== Records shown ==
════════════════════

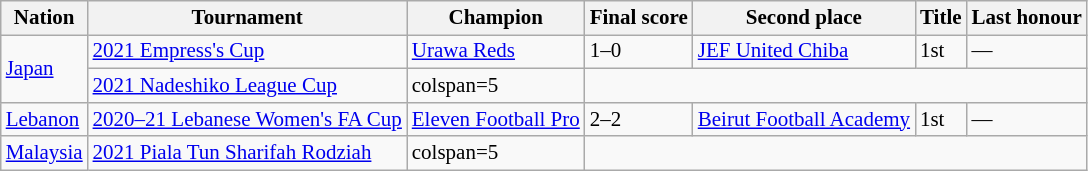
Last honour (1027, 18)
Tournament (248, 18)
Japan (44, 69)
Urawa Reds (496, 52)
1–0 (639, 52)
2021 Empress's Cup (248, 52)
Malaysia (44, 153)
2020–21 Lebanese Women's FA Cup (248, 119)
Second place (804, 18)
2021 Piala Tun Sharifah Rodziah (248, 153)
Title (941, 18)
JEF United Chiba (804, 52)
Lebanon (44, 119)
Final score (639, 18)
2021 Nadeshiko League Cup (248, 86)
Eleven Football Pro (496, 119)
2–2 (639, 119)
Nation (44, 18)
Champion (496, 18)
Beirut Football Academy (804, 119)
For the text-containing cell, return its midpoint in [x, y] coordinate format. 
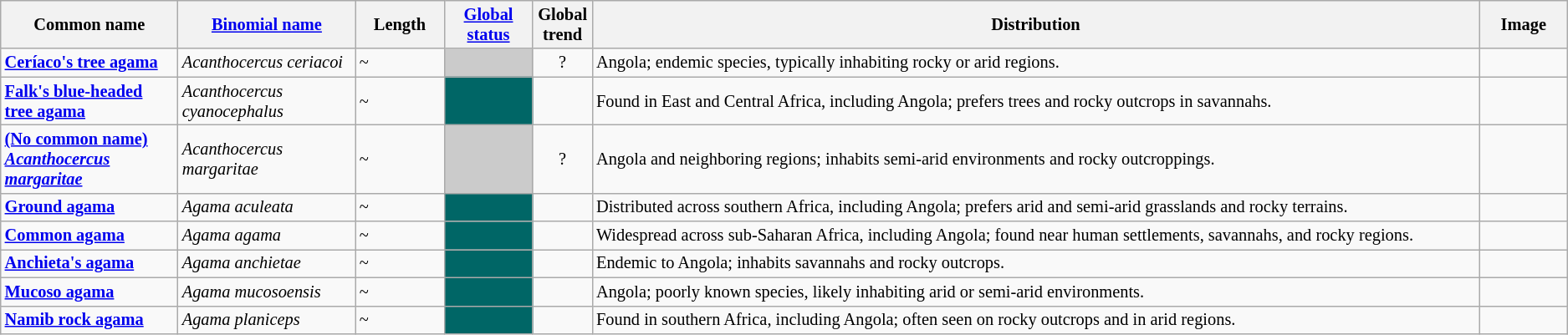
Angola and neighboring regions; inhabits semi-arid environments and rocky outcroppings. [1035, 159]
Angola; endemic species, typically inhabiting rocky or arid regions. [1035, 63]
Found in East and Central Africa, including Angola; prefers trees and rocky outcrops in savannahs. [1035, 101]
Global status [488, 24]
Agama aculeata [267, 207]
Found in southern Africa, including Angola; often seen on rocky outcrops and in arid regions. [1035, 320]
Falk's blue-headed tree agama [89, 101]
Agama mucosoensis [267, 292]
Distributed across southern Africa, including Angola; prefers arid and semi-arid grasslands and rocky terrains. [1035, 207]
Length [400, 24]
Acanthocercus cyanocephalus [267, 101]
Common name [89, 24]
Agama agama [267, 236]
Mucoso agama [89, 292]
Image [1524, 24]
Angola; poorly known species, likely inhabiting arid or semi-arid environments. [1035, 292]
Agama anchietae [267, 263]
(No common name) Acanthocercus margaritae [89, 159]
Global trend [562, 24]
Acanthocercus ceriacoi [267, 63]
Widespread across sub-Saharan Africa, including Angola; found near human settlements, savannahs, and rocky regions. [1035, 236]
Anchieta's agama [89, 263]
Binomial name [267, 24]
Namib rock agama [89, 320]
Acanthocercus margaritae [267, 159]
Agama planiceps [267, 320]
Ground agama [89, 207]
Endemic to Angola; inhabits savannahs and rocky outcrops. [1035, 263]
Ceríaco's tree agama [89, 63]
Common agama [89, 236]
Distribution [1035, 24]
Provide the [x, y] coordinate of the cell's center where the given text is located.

════════════════════

== Exercise objective ==
Rewrite all of the data above as a Markdown table with the columns Row and Line, numbering each nonblank line in order. Leave out blank lines and the pictures.

== Exercise result ==
| Row | Line |
|---|---|
| 1 | Last honour (1027, 18) |
| 2 | Tournament (248, 18) |
| 3 | Japan (44, 69) |
| 4 | Urawa Reds (496, 52) |
| 5 | 1–0 (639, 52) |
| 6 | 2021 Empress's Cup (248, 52) |
| 7 | Malaysia (44, 153) |
| 8 | 2020–21 Lebanese Women's FA Cup (248, 119) |
| 9 | Second place (804, 18) |
| 10 | 2021 Piala Tun Sharifah Rodziah (248, 153) |
| 11 | Title (941, 18) |
| 12 | JEF United Chiba (804, 52) |
| 13 | Lebanon (44, 119) |
| 14 | Final score (639, 18) |
| 15 | 2021 Nadeshiko League Cup (248, 86) |
| 16 | Eleven Football Pro (496, 119) |
| 17 | 2–2 (639, 119) |
| 18 | Nation (44, 18) |
| 19 | Champion (496, 18) |
| 20 | Beirut Football Academy (804, 119) |
| 21 | For the text-containing cell, return its midpoint in [x, y] coordinate format.  |
| 22 | Angola and neighboring regions; inhabits semi-arid environments and rocky outcroppings. [1035, 159] |
| 23 | Angola; endemic species, typically inhabiting rocky or arid regions. [1035, 63] |
| 24 | Found in East and Central Africa, including Angola; prefers trees and rocky outcrops in savannahs. [1035, 101] |
| 25 | Global status [488, 24] |
| 26 | Agama aculeata [267, 207] |
| 27 | Found in southern Africa, including Angola; often seen on rocky outcrops and in arid regions. [1035, 320] |
| 28 | Falk's blue-headed tree agama [89, 101] |
| 29 | Agama mucosoensis [267, 292] |
| 30 | Distributed across southern Africa, including Angola; prefers arid and semi-arid grasslands and rocky terrains. [1035, 207] |
| 31 | Length [400, 24] |
| 32 | Acanthocercus cyanocephalus [267, 101] |
| 33 | Common name [89, 24] |
| 34 | Agama agama [267, 236] |
| 35 | Mucoso agama [89, 292] |
| 36 | Image [1524, 24] |
| 37 | Angola; poorly known species, likely inhabiting arid or semi-arid environments. [1035, 292] |
| 38 | Agama anchietae [267, 263] |
| 39 | (No common name) Acanthocercus margaritae [89, 159] |
| 40 | Global trend [562, 24] |
| 41 | Acanthocercus ceriacoi [267, 63] |
| 42 | Widespread across sub-Saharan Africa, including Angola; found near human settlements, savannahs, and rocky regions. [1035, 236] |
| 43 | Anchieta's agama [89, 263] |
| 44 | Binomial name [267, 24] |
| 45 | Namib rock agama [89, 320] |
| 46 | Acanthocercus margaritae [267, 159] |
| 47 | Agama planiceps [267, 320] |
| 48 | Ground agama [89, 207] |
| 49 | Endemic to Angola; inhabits savannahs and rocky outcrops. [1035, 263] |
| 50 | Ceríaco's tree agama [89, 63] |
| 51 | Common agama [89, 236] |
| 52 | Distribution [1035, 24] |
| 53 | Provide the [x, y] coordinate of the cell's center where the given text is located. |